BEGIN MATERIAL FOR THE TASK
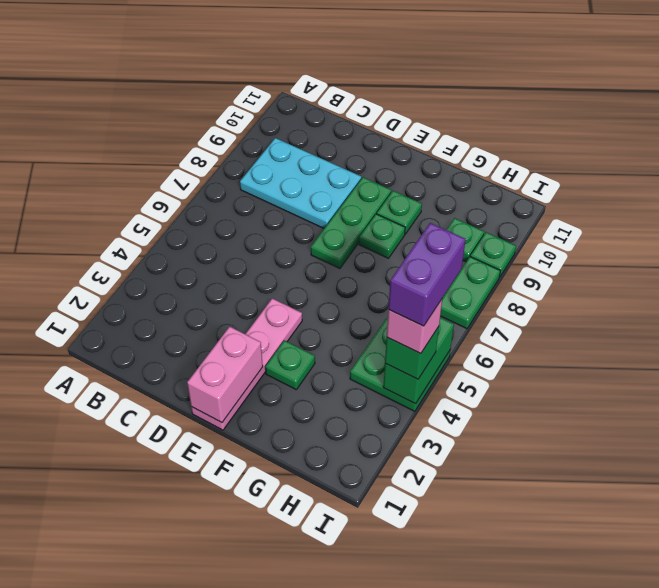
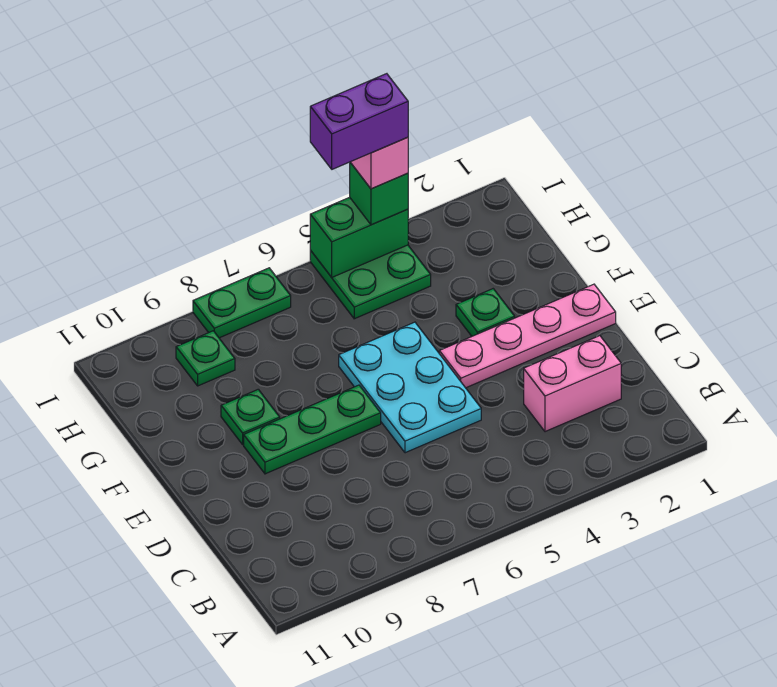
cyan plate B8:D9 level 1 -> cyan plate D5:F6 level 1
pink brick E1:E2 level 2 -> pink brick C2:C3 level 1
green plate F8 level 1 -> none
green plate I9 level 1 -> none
END MATERIAL FOR THE TASK
BEGIN MATERIAL FOR THE TASK
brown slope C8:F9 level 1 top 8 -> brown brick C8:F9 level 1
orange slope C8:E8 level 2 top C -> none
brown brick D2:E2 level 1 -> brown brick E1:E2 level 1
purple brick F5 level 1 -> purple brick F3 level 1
END MATERIAL FOR THE TASK
:: TASK DESCRIPTION ::
Looking at the records above, work out how many lines contain "brown". Give the number only.

:: RESPONSE AREA ::
2